◆ Aim of the exercise: Sort through the listing below and keep each line with the word "minus". Copy those.

◆ Entries shown:

********************

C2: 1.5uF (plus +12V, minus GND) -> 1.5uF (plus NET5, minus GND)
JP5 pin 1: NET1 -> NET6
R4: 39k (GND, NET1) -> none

********************

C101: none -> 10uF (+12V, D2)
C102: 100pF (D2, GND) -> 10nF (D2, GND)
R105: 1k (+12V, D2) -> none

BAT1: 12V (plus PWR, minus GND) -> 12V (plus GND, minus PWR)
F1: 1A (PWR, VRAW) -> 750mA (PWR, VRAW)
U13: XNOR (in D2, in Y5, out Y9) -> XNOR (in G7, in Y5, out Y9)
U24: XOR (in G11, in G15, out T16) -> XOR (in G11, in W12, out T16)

********************

◆ Response area:
C2: 1.5uF (plus +12V, minus GND) -> 1.5uF (plus NET5, minus GND)
BAT1: 12V (plus PWR, minus GND) -> 12V (plus GND, minus PWR)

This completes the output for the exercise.